■ ASSIGNMENT: Transcribe the entries exactly as they stand below, passing over any picture.

=== DATA FOR THE TASK ===

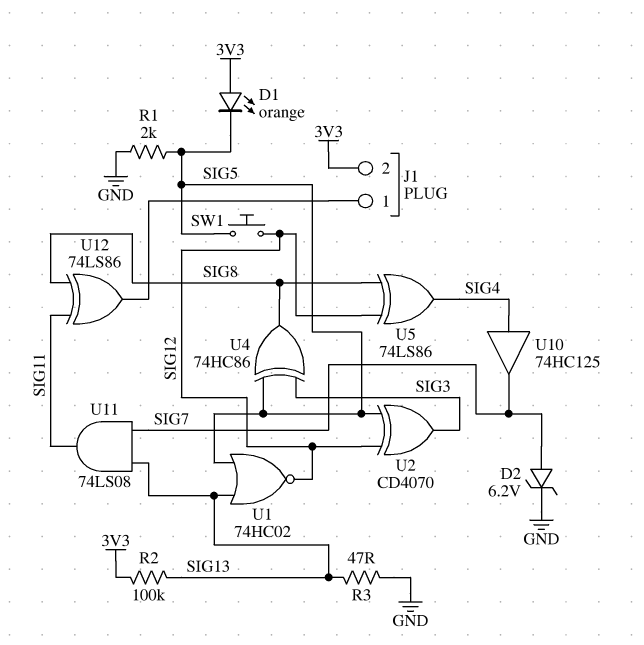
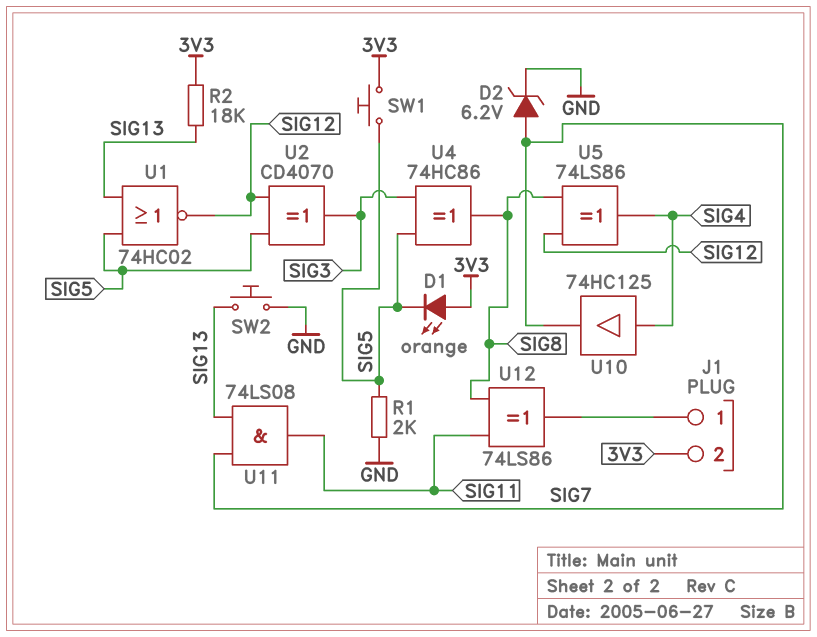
R2: 100k (3V3, SIG13) -> 18k (3V3, SIG13)
R3: 47 (GND, SIG13) -> none
SW1: button (SIG5, SIG12) -> button (3V3, SIG5)
SW2: none -> button (GND, SIG13)

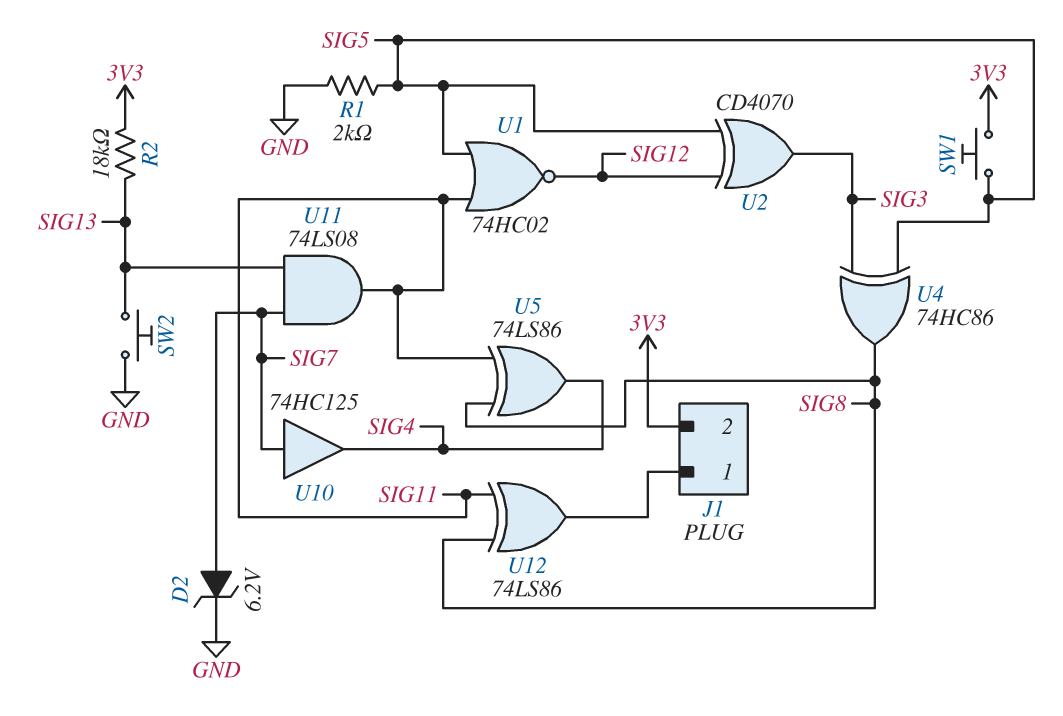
D1: LED orange (A 3V3, K SIG5) -> none
U1: NOR 74HC02 (in SIG5, in SIG13, out SIG12) -> NOR 74HC02 (in SIG5, in SIG11, out SIG12)
U5: XOR 74LS86 (in SIG8, in SIG12, out SIG4) -> XOR 74LS86 (in SIG8, in SIG11, out SIG4)
U10: buffer 74HC125 (in SIG4, out SIG7) -> buffer 74HC125 (in SIG7, out SIG4)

===

■ WRITTEN ANSWER:
R2: 100k (3V3, SIG13) -> 18k (3V3, SIG13)
R3: 47 (GND, SIG13) -> none
SW1: button (SIG5, SIG12) -> button (3V3, SIG5)
SW2: none -> button (GND, SIG13)

D1: LED orange (A 3V3, K SIG5) -> none
U1: NOR 74HC02 (in SIG5, in SIG13, out SIG12) -> NOR 74HC02 (in SIG5, in SIG11, out SIG12)
U5: XOR 74LS86 (in SIG8, in SIG12, out SIG4) -> XOR 74LS86 (in SIG8, in SIG11, out SIG4)
U10: buffer 74HC125 (in SIG4, out SIG7) -> buffer 74HC125 (in SIG7, out SIG4)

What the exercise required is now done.